DIRECTIONS
Exactly as written, retype all of the records that come next.

*** Opening MATERIAL SUPPLIED ***

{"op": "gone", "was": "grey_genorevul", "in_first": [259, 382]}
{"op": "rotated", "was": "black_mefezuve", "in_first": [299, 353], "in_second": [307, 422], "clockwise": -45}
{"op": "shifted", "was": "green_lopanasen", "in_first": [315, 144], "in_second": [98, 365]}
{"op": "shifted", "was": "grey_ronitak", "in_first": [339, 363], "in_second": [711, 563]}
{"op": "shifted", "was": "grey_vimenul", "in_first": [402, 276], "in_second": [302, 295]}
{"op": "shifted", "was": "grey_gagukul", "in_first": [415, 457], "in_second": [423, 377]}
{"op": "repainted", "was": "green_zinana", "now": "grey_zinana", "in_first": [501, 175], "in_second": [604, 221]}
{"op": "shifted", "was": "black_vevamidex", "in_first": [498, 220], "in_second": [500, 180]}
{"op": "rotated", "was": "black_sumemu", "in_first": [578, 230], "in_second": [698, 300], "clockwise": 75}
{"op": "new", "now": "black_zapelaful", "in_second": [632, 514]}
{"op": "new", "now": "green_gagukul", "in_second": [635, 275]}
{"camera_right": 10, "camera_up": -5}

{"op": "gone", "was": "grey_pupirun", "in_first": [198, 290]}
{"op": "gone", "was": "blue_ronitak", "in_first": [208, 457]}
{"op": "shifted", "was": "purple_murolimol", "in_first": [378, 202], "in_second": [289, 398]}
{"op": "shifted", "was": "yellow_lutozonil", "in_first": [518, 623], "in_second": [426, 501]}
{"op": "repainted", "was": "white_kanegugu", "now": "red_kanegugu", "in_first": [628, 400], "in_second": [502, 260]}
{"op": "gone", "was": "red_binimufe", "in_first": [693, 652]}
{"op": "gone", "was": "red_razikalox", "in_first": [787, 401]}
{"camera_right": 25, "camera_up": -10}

*** Closing MATERIAL SUPPLIED ***

ANSWER BOX
{"op": "gone", "was": "grey_genorevul", "in_first": [259, 382]}
{"op": "rotated", "was": "black_mefezuve", "in_first": [299, 353], "in_second": [307, 422], "clockwise": -45}
{"op": "shifted", "was": "green_lopanasen", "in_first": [315, 144], "in_second": [98, 365]}
{"op": "shifted", "was": "grey_ronitak", "in_first": [339, 363], "in_second": [711, 563]}
{"op": "shifted", "was": "grey_vimenul", "in_first": [402, 276], "in_second": [302, 295]}
{"op": "shifted", "was": "grey_gagukul", "in_first": [415, 457], "in_second": [423, 377]}
{"op": "repainted", "was": "green_zinana", "now": "grey_zinana", "in_first": [501, 175], "in_second": [604, 221]}
{"op": "shifted", "was": "black_vevamidex", "in_first": [498, 220], "in_second": [500, 180]}
{"op": "rotated", "was": "black_sumemu", "in_first": [578, 230], "in_second": [698, 300], "clockwise": 75}
{"op": "new", "now": "black_zapelaful", "in_second": [632, 514]}
{"op": "new", "now": "green_gagukul", "in_second": [635, 275]}
{"camera_right": 10, "camera_up": -5}

{"op": "gone", "was": "grey_pupirun", "in_first": [198, 290]}
{"op": "gone", "was": "blue_ronitak", "in_first": [208, 457]}
{"op": "shifted", "was": "purple_murolimol", "in_first": [378, 202], "in_second": [289, 398]}
{"op": "shifted", "was": "yellow_lutozonil", "in_first": [518, 623], "in_second": [426, 501]}
{"op": "repainted", "was": "white_kanegugu", "now": "red_kanegugu", "in_first": [628, 400], "in_second": [502, 260]}
{"op": "gone", "was": "red_binimufe", "in_first": [693, 652]}
{"op": "gone", "was": "red_razikalox", "in_first": [787, 401]}
{"camera_right": 25, "camera_up": -10}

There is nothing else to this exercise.